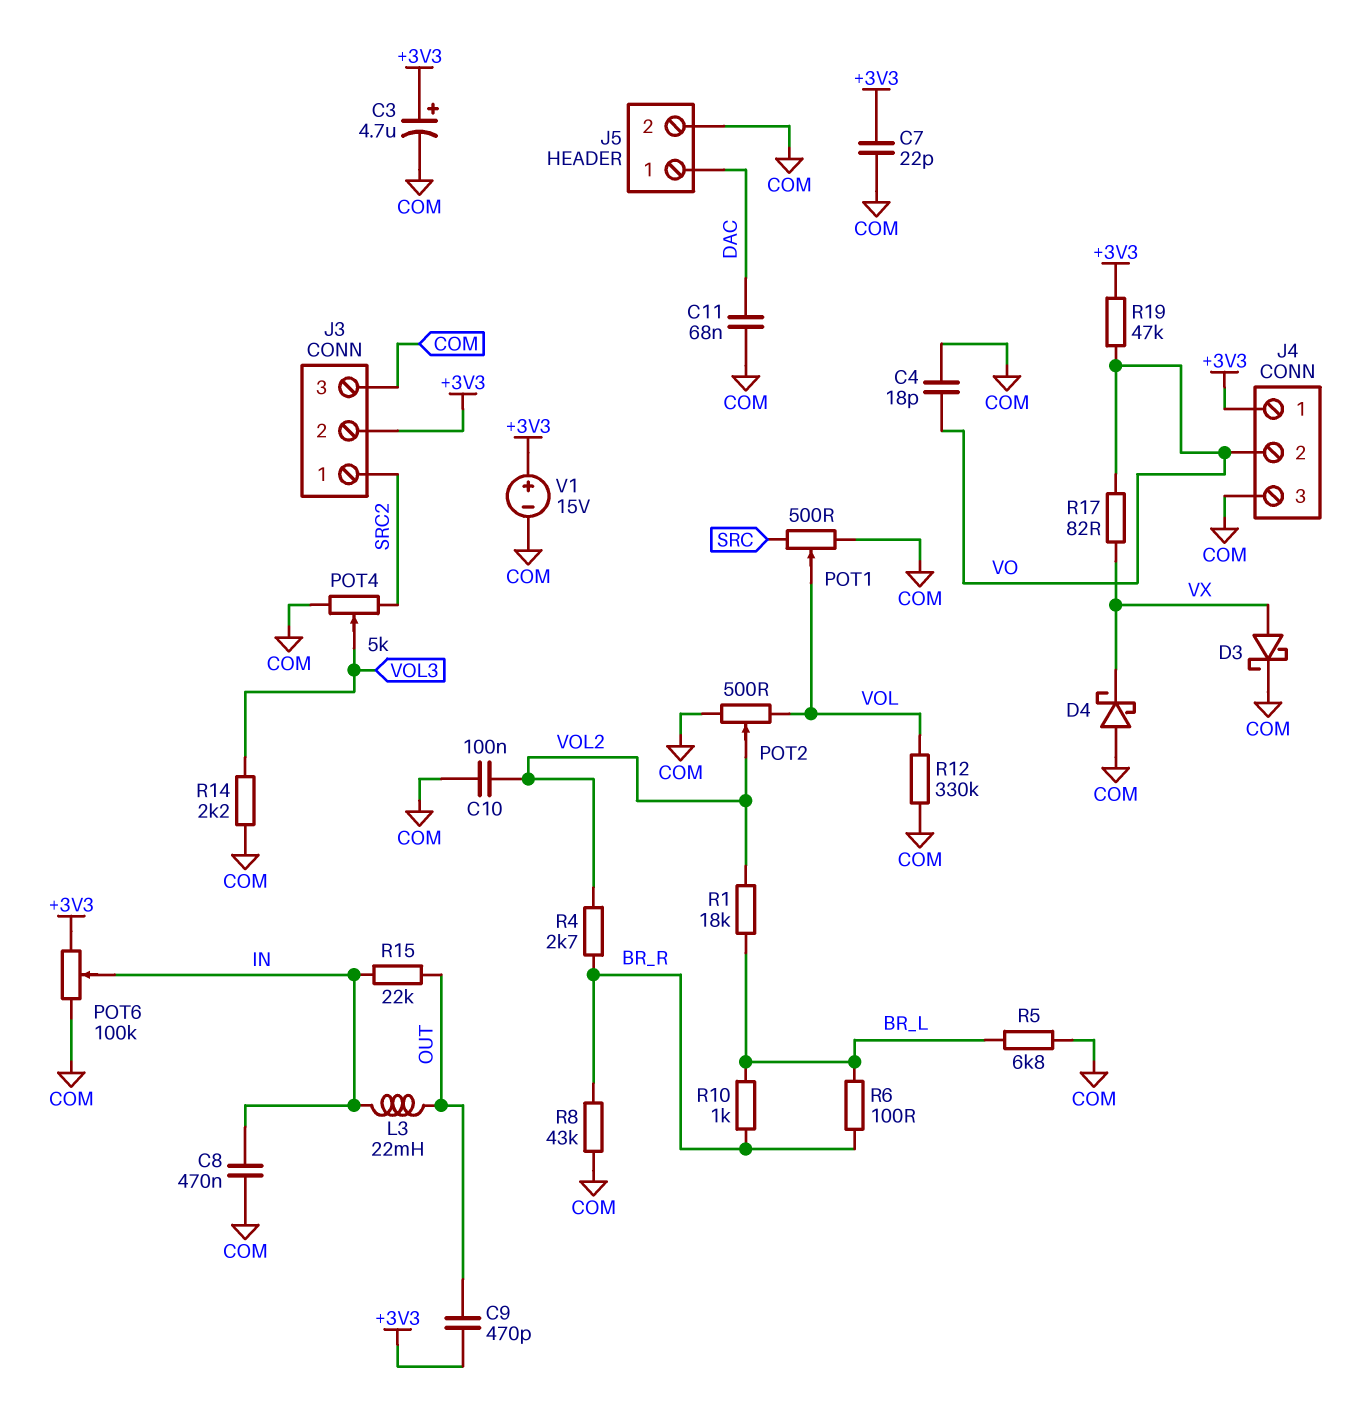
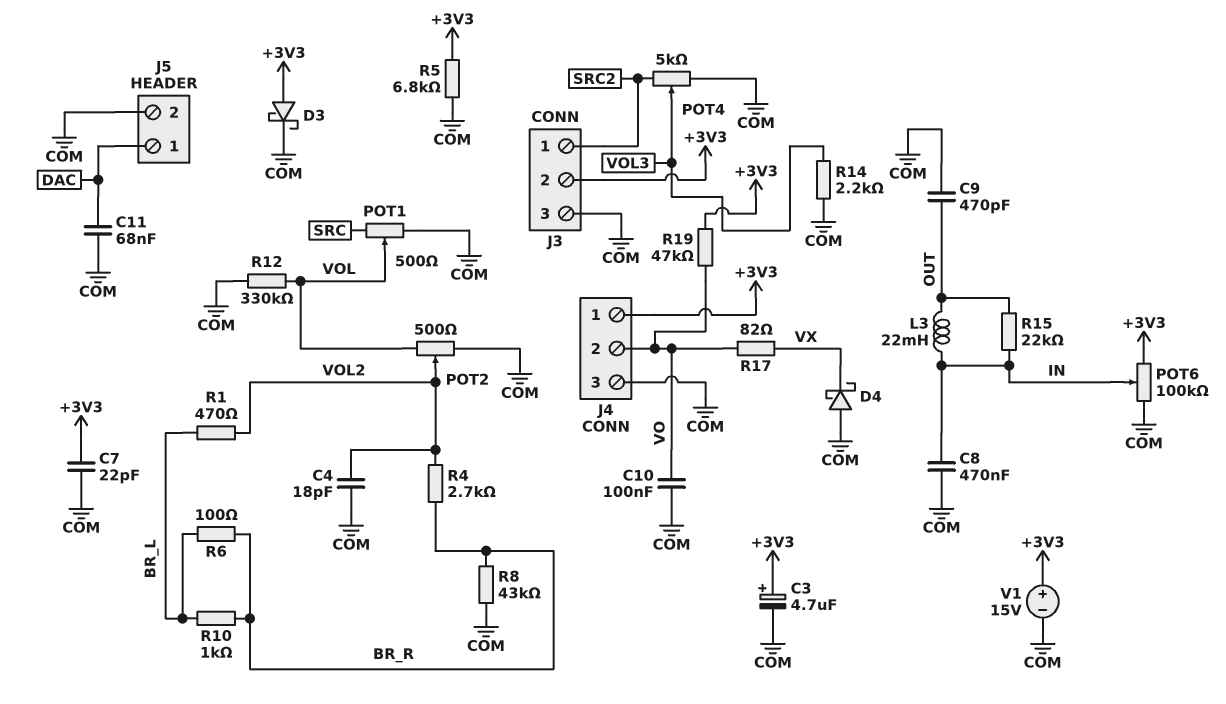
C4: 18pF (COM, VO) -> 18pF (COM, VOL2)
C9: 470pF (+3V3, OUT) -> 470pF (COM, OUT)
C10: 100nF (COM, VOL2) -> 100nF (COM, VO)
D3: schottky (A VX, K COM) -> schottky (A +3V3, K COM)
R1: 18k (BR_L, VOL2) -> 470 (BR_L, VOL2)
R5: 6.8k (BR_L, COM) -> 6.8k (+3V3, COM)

+---+

§ **Task to complete**
All entries are to be retyped exactly. Omit any embedded images.

§ **Answer section**
C4: 18pF (COM, VO) -> 18pF (COM, VOL2)
C9: 470pF (+3V3, OUT) -> 470pF (COM, OUT)
C10: 100nF (COM, VOL2) -> 100nF (COM, VO)
D3: schottky (A VX, K COM) -> schottky (A +3V3, K COM)
R1: 18k (BR_L, VOL2) -> 470 (BR_L, VOL2)
R5: 6.8k (BR_L, COM) -> 6.8k (+3V3, COM)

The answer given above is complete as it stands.